SOURCE DATA:

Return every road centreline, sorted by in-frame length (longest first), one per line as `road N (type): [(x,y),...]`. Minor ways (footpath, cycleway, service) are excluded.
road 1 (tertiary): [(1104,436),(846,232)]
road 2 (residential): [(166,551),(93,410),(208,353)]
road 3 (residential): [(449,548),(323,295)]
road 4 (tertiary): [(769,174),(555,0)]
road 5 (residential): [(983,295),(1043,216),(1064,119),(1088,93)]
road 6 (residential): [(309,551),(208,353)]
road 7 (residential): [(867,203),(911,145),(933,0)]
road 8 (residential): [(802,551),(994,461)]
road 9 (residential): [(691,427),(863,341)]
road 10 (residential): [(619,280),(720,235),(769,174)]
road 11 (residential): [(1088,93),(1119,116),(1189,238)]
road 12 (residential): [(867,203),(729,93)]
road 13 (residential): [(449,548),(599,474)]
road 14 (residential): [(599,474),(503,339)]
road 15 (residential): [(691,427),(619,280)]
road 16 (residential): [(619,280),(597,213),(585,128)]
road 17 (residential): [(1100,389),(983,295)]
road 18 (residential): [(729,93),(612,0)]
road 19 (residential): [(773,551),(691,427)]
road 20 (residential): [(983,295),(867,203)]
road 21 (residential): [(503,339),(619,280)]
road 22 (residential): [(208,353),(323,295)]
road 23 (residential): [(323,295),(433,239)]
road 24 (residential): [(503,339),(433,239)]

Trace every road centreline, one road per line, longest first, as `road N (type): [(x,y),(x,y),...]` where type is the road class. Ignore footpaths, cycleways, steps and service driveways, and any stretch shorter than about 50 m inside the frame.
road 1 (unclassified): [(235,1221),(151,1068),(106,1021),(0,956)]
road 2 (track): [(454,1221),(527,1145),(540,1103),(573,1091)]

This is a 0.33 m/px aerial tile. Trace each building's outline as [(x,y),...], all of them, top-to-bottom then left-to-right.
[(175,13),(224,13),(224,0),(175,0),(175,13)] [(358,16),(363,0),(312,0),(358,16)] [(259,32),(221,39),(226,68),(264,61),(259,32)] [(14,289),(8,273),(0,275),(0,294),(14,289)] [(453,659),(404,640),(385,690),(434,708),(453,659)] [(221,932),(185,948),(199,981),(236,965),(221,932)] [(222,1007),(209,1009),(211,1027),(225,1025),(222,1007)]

WORK REQUIRED:
Retype each entry exactly, leaving none of them out.

REPLY TO THE TASK:
Return every road centreline, sorted by in-frame length (longest first), one per line as `road N (type): [(x,y),...]`. Minor ways (footpath, cycleway, service) are excluded.
road 1 (tertiary): [(1104,436),(846,232)]
road 2 (residential): [(166,551),(93,410),(208,353)]
road 3 (residential): [(449,548),(323,295)]
road 4 (tertiary): [(769,174),(555,0)]
road 5 (residential): [(983,295),(1043,216),(1064,119),(1088,93)]
road 6 (residential): [(309,551),(208,353)]
road 7 (residential): [(867,203),(911,145),(933,0)]
road 8 (residential): [(802,551),(994,461)]
road 9 (residential): [(691,427),(863,341)]
road 10 (residential): [(619,280),(720,235),(769,174)]
road 11 (residential): [(1088,93),(1119,116),(1189,238)]
road 12 (residential): [(867,203),(729,93)]
road 13 (residential): [(449,548),(599,474)]
road 14 (residential): [(599,474),(503,339)]
road 15 (residential): [(691,427),(619,280)]
road 16 (residential): [(619,280),(597,213),(585,128)]
road 17 (residential): [(1100,389),(983,295)]
road 18 (residential): [(729,93),(612,0)]
road 19 (residential): [(773,551),(691,427)]
road 20 (residential): [(983,295),(867,203)]
road 21 (residential): [(503,339),(619,280)]
road 22 (residential): [(208,353),(323,295)]
road 23 (residential): [(323,295),(433,239)]
road 24 (residential): [(503,339),(433,239)]

Trace every road centreline, one road per line, longest first, as `road N (type): [(x,y),(x,y),...]` where type is the road class. Ignore footpaths, cycleways, steps and service driveways, and any stretch shorter than about 50 m inside the frame.
road 1 (unclassified): [(235,1221),(151,1068),(106,1021),(0,956)]
road 2 (track): [(454,1221),(527,1145),(540,1103),(573,1091)]

This is a 0.33 m/px aerial tile. Trace each building's outline as [(x,y),...], all of them, top-to-bottom then left-to-right.
[(175,13),(224,13),(224,0),(175,0),(175,13)] [(358,16),(363,0),(312,0),(358,16)] [(259,32),(221,39),(226,68),(264,61),(259,32)] [(14,289),(8,273),(0,275),(0,294),(14,289)] [(453,659),(404,640),(385,690),(434,708),(453,659)] [(221,932),(185,948),(199,981),(236,965),(221,932)] [(222,1007),(209,1009),(211,1027),(225,1025),(222,1007)]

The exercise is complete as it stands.